▼
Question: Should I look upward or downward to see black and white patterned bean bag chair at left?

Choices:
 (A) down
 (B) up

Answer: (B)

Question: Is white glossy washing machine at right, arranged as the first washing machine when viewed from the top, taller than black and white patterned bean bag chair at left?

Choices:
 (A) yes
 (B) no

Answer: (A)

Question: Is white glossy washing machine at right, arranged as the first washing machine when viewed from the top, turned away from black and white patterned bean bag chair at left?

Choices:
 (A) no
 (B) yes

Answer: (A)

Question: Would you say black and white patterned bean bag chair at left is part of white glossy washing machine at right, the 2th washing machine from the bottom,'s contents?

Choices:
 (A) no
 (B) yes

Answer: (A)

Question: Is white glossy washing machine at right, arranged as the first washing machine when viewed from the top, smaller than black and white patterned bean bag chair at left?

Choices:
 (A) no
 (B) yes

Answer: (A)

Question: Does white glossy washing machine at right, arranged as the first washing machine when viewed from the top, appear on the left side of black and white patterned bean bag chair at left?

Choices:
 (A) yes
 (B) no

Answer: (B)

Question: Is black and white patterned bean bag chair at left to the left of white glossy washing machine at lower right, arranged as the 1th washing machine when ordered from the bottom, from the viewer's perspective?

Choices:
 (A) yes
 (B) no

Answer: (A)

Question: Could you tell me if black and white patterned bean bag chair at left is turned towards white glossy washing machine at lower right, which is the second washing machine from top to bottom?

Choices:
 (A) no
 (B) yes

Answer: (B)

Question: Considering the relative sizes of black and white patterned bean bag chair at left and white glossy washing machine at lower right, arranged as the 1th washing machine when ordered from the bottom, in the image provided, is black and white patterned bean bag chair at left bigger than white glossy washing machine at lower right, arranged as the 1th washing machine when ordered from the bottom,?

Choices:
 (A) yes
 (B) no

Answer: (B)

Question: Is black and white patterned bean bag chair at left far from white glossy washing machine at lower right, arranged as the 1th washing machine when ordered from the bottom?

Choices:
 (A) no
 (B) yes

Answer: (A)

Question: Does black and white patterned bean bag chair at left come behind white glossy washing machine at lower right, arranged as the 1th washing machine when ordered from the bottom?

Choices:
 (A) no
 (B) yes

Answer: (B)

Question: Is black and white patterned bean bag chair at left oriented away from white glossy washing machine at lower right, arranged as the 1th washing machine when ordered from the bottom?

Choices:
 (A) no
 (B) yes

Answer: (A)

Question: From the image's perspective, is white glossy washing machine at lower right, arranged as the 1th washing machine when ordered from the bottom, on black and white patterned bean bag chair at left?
▲
» Exercise details
Copy out every line of the data that contains the word "turned". Case counts.

» Complete response
Question: Is white glossy washing machine at right, arranged as the first washing machine when viewed from the top, turned away from black and white patterned bean bag chair at left?
Question: Could you tell me if black and white patterned bean bag chair at left is turned towards white glossy washing machine at lower right, which is the second washing machine from top to bottom?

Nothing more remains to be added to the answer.